Repeat the data exactly, leaving out any image.

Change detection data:
_____

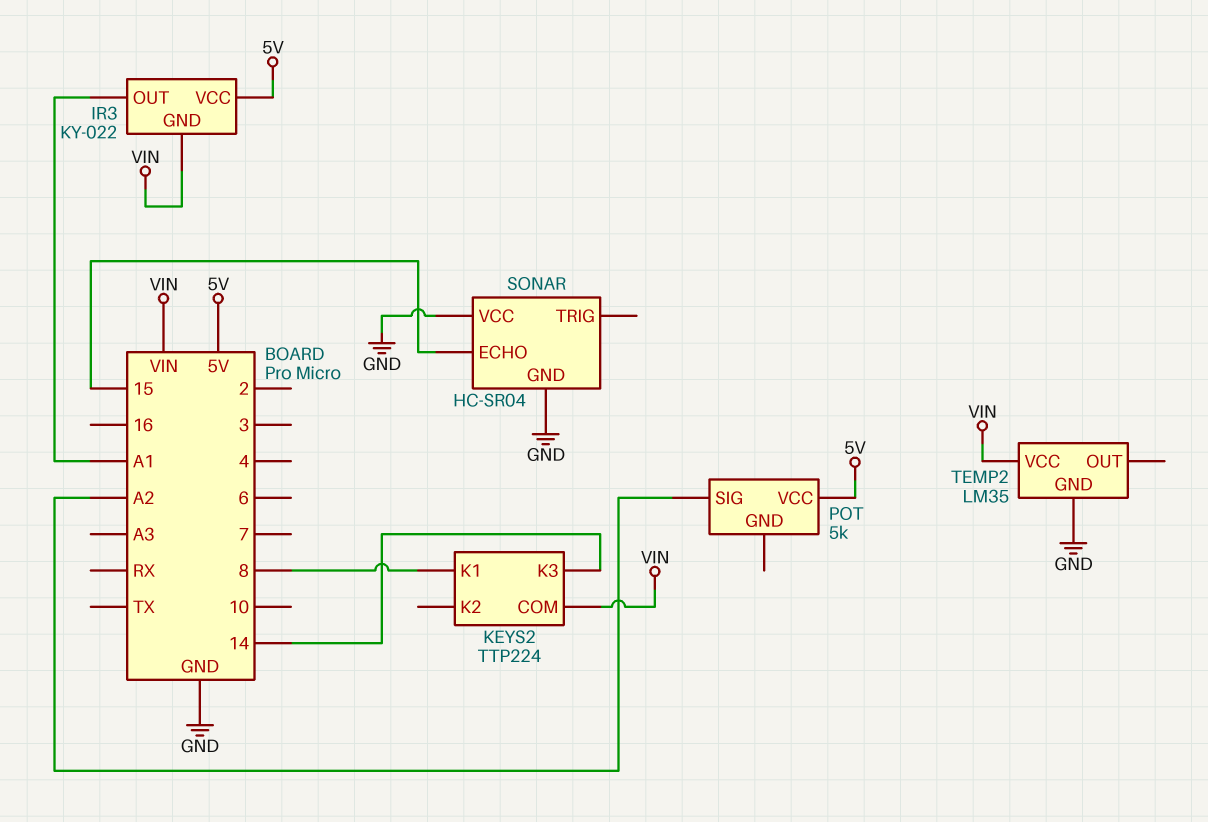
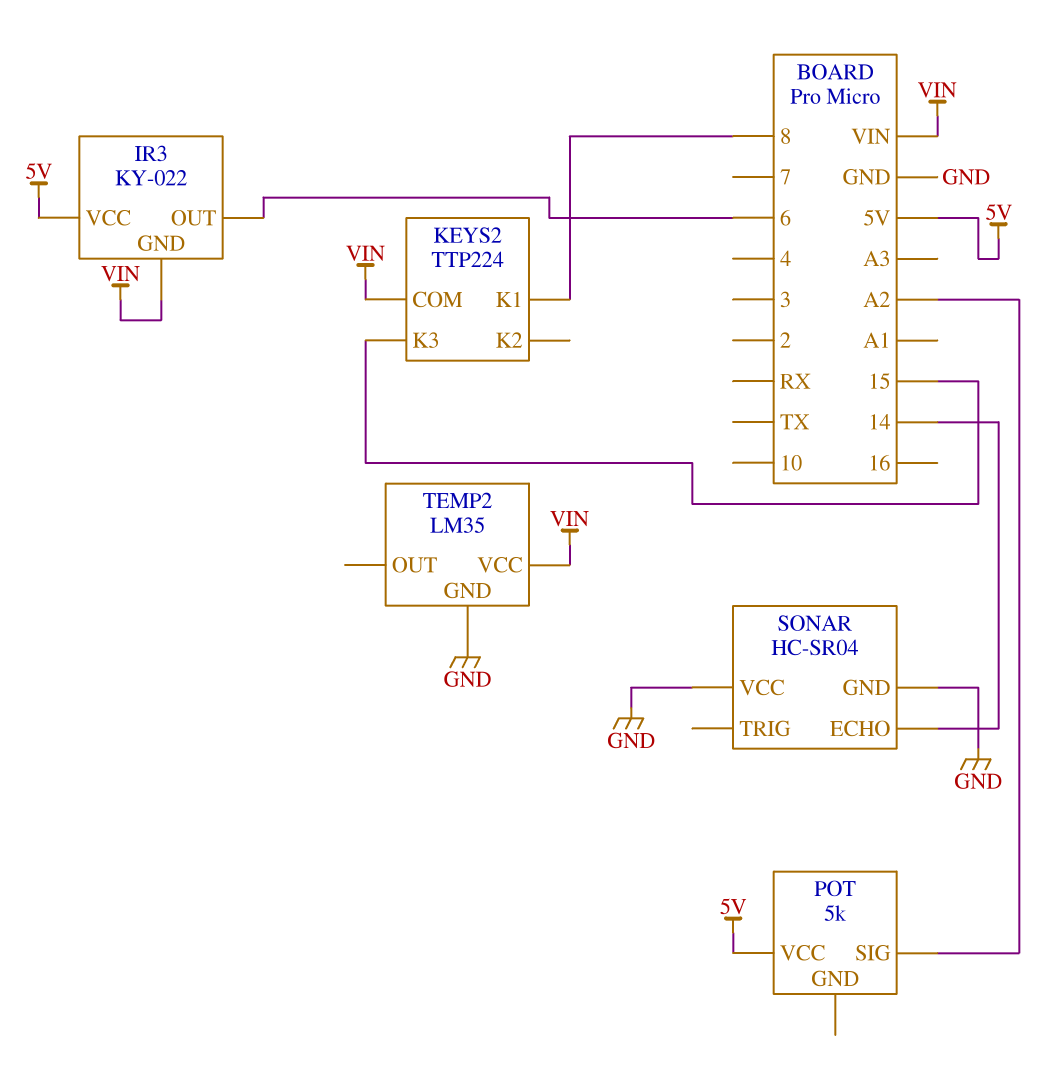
IR3 pin OUT: A1 -> 6
KEYS2 pin K3: 14 -> 15
SONAR pin ECHO: 15 -> 14

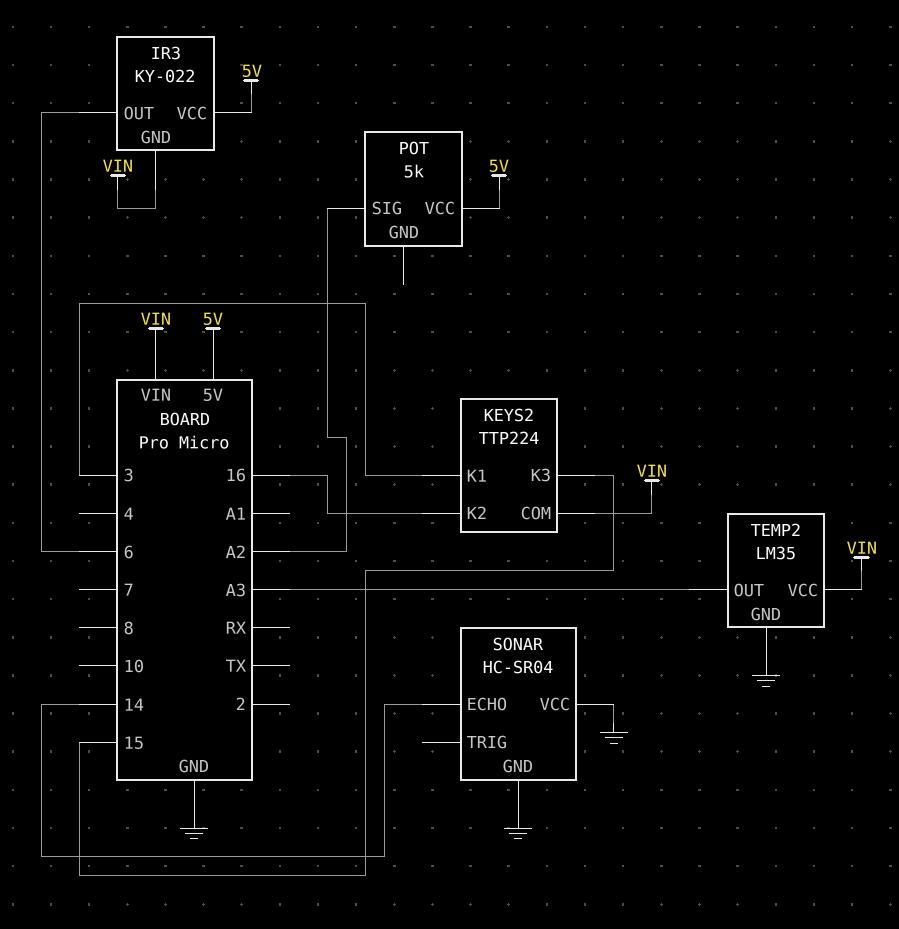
KEYS2 pin K1: 8 -> 3
KEYS2 pin K2: none -> 16
TEMP2 pin OUT: none -> A3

_____

[Result of the exercise]
IR3 pin OUT: A1 -> 6
KEYS2 pin K3: 14 -> 15
SONAR pin ECHO: 15 -> 14

KEYS2 pin K1: 8 -> 3
KEYS2 pin K2: none -> 16
TEMP2 pin OUT: none -> A3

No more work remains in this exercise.